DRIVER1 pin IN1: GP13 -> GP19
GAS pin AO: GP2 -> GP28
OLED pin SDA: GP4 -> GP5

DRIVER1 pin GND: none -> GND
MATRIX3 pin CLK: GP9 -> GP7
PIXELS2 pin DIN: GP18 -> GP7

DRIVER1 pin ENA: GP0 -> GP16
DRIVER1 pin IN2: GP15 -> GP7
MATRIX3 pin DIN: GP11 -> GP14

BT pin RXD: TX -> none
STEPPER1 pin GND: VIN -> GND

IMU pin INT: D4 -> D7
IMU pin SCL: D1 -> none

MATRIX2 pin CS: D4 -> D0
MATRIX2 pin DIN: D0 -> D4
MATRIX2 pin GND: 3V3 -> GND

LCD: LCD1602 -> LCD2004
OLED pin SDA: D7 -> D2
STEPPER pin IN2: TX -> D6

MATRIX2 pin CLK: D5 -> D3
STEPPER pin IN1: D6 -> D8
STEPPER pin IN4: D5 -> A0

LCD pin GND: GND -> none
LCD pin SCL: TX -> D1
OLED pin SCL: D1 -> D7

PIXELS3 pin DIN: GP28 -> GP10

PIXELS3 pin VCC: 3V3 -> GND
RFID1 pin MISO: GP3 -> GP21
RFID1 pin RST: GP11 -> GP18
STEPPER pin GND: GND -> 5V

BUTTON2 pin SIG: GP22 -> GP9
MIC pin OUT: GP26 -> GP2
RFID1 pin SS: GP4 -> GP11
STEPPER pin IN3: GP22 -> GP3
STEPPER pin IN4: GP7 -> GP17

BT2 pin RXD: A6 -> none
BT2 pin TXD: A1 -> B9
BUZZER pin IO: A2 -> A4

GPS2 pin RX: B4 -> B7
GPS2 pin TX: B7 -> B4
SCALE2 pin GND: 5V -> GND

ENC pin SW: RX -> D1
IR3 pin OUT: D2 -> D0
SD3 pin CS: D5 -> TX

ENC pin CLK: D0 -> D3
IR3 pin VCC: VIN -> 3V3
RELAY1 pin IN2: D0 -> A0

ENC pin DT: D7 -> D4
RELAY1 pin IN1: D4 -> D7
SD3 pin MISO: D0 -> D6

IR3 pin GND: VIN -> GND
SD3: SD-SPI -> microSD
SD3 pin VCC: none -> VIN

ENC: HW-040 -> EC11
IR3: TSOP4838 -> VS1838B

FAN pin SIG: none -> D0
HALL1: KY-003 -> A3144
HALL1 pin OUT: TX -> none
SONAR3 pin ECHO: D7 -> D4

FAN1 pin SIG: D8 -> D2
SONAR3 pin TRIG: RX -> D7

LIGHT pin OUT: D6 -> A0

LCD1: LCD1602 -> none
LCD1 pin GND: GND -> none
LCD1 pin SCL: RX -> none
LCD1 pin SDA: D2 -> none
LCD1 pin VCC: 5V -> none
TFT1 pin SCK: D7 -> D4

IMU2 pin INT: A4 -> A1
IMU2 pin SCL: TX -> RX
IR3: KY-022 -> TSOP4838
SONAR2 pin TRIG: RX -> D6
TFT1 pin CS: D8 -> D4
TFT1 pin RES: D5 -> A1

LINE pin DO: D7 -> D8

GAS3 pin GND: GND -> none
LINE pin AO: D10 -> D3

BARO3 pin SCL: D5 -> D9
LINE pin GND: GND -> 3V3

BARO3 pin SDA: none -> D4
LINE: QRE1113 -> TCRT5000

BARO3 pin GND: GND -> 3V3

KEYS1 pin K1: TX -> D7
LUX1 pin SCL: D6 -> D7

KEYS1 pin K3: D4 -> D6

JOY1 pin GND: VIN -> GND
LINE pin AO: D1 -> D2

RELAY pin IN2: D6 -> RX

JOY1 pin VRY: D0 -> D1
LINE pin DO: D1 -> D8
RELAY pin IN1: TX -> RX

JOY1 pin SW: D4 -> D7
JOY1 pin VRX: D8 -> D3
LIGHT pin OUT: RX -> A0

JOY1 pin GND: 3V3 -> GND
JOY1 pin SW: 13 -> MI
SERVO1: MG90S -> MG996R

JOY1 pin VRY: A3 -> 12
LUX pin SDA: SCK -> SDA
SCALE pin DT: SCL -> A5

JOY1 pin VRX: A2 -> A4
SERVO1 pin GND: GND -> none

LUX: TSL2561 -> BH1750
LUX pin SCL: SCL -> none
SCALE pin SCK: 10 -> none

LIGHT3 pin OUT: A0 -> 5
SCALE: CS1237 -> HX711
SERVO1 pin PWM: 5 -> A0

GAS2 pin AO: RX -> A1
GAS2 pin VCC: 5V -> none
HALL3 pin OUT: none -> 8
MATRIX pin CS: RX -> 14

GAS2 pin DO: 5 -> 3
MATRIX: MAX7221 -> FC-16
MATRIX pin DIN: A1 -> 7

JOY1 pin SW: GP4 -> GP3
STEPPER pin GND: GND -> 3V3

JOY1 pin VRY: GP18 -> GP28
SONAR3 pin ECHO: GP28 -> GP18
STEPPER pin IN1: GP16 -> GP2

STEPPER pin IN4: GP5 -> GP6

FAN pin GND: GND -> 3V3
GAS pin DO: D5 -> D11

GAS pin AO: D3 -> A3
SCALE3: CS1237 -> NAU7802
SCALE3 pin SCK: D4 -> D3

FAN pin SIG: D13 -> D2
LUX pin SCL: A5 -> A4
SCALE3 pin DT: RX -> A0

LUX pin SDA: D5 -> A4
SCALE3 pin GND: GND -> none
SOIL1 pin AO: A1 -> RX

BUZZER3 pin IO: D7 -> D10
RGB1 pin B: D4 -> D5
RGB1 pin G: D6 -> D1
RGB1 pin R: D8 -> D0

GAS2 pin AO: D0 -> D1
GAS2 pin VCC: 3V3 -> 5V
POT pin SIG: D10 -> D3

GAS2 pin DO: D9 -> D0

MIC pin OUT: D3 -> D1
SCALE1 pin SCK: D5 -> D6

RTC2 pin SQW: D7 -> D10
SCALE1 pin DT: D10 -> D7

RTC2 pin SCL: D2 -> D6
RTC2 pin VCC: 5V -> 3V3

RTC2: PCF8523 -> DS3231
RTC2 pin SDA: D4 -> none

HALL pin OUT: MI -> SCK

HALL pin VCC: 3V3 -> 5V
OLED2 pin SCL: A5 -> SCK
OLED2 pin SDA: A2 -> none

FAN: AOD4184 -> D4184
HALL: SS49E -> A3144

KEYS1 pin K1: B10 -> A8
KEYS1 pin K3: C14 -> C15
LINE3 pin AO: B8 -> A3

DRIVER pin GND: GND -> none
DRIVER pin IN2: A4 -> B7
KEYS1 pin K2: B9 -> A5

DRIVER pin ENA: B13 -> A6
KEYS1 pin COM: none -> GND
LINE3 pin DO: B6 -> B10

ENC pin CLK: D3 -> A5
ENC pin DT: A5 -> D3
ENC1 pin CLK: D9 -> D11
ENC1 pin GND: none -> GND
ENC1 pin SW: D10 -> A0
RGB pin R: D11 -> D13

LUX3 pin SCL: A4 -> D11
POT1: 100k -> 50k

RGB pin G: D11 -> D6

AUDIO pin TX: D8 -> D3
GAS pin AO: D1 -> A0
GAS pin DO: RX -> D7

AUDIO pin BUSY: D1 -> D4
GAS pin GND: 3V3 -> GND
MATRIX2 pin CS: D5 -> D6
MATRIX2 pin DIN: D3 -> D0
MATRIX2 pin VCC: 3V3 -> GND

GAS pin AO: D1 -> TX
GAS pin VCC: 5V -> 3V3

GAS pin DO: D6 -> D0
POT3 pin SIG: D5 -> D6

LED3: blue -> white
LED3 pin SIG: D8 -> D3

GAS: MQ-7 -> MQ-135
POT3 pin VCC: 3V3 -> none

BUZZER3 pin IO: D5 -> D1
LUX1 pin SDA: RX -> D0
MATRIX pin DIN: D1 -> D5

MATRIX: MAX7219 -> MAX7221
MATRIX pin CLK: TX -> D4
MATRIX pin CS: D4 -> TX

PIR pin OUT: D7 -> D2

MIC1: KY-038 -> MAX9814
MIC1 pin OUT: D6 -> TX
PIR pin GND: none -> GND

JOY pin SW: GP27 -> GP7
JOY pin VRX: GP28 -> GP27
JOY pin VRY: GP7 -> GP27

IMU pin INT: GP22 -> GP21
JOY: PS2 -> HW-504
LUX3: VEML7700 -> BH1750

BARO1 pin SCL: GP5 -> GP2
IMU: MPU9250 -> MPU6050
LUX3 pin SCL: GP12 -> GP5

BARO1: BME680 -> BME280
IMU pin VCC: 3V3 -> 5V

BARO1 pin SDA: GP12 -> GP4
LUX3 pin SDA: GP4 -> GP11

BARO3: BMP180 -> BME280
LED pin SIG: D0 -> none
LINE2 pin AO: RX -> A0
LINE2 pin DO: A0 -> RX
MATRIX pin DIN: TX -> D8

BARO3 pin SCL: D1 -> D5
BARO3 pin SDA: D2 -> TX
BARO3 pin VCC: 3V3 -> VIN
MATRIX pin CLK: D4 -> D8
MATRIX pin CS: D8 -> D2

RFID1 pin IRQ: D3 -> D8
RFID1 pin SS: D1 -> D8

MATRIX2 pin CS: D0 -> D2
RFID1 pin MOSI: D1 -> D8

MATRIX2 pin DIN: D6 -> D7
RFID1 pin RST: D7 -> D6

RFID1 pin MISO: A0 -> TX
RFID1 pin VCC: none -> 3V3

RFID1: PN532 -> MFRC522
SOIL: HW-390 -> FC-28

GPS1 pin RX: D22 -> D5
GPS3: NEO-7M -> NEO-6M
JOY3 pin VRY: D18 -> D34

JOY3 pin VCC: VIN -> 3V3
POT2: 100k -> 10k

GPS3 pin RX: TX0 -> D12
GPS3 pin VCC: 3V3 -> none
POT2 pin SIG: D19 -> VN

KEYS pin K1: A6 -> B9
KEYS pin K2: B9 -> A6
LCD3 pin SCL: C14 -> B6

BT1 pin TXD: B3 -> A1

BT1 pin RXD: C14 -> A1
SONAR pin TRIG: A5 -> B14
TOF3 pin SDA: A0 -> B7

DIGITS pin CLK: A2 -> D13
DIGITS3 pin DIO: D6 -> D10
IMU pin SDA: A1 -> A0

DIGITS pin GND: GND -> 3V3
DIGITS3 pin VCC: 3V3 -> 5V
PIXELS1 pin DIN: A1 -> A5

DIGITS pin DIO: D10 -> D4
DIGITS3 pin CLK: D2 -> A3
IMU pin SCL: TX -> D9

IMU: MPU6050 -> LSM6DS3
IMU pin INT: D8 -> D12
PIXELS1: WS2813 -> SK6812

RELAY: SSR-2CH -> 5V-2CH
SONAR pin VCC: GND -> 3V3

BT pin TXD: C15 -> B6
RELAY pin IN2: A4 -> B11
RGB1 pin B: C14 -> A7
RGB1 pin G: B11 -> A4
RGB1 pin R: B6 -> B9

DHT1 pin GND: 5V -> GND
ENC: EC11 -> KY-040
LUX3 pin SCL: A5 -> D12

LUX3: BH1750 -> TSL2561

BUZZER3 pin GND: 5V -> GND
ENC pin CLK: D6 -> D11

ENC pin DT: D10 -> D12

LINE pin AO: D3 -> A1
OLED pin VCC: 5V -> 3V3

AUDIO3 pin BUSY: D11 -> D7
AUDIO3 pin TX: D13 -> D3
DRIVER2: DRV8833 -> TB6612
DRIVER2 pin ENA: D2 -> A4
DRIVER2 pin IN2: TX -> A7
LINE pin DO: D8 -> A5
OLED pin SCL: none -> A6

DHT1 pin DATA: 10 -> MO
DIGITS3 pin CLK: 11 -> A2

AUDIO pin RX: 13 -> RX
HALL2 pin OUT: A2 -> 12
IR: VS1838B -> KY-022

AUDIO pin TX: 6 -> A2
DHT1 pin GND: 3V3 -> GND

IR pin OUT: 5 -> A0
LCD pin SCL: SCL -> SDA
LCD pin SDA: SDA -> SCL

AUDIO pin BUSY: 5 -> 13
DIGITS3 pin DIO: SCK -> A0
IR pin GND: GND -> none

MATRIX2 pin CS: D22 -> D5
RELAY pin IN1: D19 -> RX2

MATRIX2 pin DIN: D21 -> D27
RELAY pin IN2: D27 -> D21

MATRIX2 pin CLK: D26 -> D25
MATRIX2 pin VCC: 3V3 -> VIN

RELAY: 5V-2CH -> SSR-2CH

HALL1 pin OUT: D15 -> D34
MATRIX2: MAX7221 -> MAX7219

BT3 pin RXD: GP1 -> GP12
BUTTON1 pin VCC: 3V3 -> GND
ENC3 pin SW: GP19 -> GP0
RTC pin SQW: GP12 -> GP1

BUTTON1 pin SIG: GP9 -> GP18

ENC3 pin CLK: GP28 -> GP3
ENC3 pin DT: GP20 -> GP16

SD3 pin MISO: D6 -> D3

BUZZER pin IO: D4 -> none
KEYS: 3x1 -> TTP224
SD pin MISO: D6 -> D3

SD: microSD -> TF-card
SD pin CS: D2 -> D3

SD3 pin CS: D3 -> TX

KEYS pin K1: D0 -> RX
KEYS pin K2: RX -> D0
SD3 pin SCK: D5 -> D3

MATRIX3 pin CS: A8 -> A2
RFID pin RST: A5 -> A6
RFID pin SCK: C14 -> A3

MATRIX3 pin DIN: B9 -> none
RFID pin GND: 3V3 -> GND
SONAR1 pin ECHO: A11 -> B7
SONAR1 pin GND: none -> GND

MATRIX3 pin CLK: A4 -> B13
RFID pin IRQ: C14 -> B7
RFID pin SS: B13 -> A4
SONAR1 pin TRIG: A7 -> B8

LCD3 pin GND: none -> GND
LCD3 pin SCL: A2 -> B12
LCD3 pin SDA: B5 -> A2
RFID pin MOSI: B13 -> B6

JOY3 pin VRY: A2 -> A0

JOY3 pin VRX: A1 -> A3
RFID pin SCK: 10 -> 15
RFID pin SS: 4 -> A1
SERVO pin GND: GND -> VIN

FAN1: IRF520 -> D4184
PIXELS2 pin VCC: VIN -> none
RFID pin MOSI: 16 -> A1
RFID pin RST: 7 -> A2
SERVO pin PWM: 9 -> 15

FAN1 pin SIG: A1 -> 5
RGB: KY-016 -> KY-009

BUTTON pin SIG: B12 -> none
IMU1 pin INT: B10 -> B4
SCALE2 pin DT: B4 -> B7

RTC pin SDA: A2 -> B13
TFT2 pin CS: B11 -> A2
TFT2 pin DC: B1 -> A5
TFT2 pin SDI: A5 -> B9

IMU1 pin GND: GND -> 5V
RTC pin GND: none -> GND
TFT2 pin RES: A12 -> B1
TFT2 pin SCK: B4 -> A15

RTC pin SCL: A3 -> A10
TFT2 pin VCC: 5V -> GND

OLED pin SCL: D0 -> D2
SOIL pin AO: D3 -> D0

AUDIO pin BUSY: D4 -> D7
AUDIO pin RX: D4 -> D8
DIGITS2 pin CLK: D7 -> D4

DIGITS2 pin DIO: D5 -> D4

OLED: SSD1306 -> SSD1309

== == ==

#### TASK BRIEF:
Retype, exactly and in full, the lines above from the one containing "LED3 pin SIG: D8 -> D3" through the one containing "LINE2 pin DO: A0 -> RX".

#### RESULT FOR THIS EXERCISE:
LED3 pin SIG: D8 -> D3

GAS: MQ-7 -> MQ-135
POT3 pin VCC: 3V3 -> none

BUZZER3 pin IO: D5 -> D1
LUX1 pin SDA: RX -> D0
MATRIX pin DIN: D1 -> D5

MATRIX: MAX7219 -> MAX7221
MATRIX pin CLK: TX -> D4
MATRIX pin CS: D4 -> TX

PIR pin OUT: D7 -> D2

MIC1: KY-038 -> MAX9814
MIC1 pin OUT: D6 -> TX
PIR pin GND: none -> GND

JOY pin SW: GP27 -> GP7
JOY pin VRX: GP28 -> GP27
JOY pin VRY: GP7 -> GP27

IMU pin INT: GP22 -> GP21
JOY: PS2 -> HW-504
LUX3: VEML7700 -> BH1750

BARO1 pin SCL: GP5 -> GP2
IMU: MPU9250 -> MPU6050
LUX3 pin SCL: GP12 -> GP5

BARO1: BME680 -> BME280
IMU pin VCC: 3V3 -> 5V

BARO1 pin SDA: GP12 -> GP4
LUX3 pin SDA: GP4 -> GP11

BARO3: BMP180 -> BME280
LED pin SIG: D0 -> none
LINE2 pin AO: RX -> A0
LINE2 pin DO: A0 -> RX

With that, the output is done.